(Records from a data collection):
---------------
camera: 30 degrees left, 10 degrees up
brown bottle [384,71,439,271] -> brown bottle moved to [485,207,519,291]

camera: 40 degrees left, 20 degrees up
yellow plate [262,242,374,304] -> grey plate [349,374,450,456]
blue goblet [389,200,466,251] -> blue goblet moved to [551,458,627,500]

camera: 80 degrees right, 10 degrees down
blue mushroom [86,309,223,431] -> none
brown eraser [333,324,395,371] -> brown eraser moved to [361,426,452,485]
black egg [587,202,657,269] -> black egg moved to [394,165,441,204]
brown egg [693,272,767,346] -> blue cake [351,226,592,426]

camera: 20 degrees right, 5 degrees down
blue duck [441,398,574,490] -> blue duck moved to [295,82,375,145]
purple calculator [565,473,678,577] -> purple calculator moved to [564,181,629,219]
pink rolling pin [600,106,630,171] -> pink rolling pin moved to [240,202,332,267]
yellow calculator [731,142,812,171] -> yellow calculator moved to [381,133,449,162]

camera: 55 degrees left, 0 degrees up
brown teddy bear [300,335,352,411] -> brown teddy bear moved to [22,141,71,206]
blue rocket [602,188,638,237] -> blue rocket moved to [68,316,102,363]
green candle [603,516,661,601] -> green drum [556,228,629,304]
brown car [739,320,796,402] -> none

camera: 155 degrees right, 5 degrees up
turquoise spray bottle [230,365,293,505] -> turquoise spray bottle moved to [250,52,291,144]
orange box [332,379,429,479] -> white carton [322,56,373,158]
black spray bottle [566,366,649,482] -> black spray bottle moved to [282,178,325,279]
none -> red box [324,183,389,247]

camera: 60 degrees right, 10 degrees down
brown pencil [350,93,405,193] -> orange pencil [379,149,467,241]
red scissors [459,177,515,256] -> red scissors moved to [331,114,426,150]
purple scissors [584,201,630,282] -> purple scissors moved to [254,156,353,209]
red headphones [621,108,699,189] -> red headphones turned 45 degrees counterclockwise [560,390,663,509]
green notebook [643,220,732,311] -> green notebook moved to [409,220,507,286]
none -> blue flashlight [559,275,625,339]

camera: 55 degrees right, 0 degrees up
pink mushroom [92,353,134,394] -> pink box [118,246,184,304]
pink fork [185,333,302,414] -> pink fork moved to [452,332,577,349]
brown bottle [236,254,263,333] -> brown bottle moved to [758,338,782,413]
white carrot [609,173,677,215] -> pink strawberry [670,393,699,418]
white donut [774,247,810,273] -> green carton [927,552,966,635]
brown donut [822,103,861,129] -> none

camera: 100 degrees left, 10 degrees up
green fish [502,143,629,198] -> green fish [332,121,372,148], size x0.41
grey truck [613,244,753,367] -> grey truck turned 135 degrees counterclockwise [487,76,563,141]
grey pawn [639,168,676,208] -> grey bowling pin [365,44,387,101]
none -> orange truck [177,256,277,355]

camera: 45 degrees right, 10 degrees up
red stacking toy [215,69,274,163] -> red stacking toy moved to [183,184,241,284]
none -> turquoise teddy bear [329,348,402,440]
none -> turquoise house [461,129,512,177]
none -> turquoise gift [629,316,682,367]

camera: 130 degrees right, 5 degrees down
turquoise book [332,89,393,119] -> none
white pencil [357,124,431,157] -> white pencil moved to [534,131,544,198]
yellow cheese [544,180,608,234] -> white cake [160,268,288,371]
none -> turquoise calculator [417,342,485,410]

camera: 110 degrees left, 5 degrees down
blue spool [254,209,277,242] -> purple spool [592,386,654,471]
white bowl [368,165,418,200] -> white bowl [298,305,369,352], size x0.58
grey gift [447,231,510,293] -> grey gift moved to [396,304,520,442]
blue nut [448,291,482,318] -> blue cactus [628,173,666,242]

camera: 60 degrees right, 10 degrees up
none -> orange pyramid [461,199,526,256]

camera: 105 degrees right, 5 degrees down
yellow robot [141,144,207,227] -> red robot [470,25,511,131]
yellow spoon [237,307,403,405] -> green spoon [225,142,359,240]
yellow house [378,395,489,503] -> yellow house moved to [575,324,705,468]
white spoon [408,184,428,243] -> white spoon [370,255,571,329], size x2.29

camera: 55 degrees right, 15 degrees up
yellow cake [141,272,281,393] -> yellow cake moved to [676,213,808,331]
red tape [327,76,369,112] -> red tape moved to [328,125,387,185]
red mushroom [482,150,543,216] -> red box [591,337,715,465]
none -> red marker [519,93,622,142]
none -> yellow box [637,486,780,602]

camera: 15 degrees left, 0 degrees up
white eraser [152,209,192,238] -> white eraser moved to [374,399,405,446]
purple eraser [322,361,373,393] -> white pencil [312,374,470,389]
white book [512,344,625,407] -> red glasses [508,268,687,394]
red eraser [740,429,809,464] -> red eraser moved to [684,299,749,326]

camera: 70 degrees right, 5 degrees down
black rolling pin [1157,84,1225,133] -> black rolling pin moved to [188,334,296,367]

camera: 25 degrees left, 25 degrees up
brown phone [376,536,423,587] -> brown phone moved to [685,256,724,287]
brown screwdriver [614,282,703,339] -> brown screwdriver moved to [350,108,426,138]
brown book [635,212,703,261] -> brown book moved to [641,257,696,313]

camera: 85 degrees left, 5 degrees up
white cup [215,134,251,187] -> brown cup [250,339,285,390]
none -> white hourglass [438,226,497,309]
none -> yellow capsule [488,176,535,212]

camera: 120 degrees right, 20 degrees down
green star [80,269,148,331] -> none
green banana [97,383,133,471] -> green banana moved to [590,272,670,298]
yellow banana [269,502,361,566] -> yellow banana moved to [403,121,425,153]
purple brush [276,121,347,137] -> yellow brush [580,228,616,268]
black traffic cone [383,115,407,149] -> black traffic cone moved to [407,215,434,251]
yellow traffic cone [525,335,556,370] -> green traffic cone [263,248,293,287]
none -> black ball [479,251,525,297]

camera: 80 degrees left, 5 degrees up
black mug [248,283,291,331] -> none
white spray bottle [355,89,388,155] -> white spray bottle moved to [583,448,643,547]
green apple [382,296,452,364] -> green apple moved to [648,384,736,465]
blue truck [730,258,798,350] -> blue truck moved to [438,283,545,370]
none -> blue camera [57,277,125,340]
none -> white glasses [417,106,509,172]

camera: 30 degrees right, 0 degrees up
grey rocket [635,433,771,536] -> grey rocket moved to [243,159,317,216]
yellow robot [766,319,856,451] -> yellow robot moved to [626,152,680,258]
---------------
(Action item): Your output must contain exactly the lines from the one containing "none -> blue camera [57,277,125,340]" to the final line of the data above, and no other text.

(Reply):
none -> blue camera [57,277,125,340]
none -> white glasses [417,106,509,172]

camera: 30 degrees right, 0 degrees up
grey rocket [635,433,771,536] -> grey rocket moved to [243,159,317,216]
yellow robot [766,319,856,451] -> yellow robot moved to [626,152,680,258]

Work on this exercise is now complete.